-------- Extracted data --------
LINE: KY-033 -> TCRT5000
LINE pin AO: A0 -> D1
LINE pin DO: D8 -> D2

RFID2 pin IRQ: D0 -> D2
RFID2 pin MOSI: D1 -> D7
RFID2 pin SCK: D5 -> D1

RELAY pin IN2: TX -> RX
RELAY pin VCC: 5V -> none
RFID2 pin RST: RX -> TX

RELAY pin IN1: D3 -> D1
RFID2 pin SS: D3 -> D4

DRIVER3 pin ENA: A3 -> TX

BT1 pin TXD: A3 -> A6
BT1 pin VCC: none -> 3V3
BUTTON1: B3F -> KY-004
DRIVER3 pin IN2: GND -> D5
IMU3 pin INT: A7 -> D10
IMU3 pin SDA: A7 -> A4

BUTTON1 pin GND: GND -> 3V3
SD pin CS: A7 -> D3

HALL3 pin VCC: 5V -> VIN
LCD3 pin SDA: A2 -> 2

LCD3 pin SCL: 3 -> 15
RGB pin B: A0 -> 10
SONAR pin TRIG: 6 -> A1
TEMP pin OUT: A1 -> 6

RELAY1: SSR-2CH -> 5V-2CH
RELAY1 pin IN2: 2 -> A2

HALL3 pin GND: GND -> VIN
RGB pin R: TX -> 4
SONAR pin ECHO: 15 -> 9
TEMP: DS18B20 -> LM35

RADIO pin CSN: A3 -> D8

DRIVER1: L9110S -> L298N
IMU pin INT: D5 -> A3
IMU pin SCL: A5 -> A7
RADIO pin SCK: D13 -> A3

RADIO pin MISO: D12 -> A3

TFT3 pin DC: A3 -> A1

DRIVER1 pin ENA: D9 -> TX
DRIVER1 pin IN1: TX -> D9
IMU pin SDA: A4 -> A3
--------
» **Task brief**: Above are the records; repeat exactly the lines from the one holding "LINE pin DO: D8 -> D2" down to the one holding "BUTTON1: B3F -> KY-004", end lines included.

» **Answer to this exercise**:
LINE pin DO: D8 -> D2

RFID2 pin IRQ: D0 -> D2
RFID2 pin MOSI: D1 -> D7
RFID2 pin SCK: D5 -> D1

RELAY pin IN2: TX -> RX
RELAY pin VCC: 5V -> none
RFID2 pin RST: RX -> TX

RELAY pin IN1: D3 -> D1
RFID2 pin SS: D3 -> D4

DRIVER3 pin ENA: A3 -> TX

BT1 pin TXD: A3 -> A6
BT1 pin VCC: none -> 3V3
BUTTON1: B3F -> KY-004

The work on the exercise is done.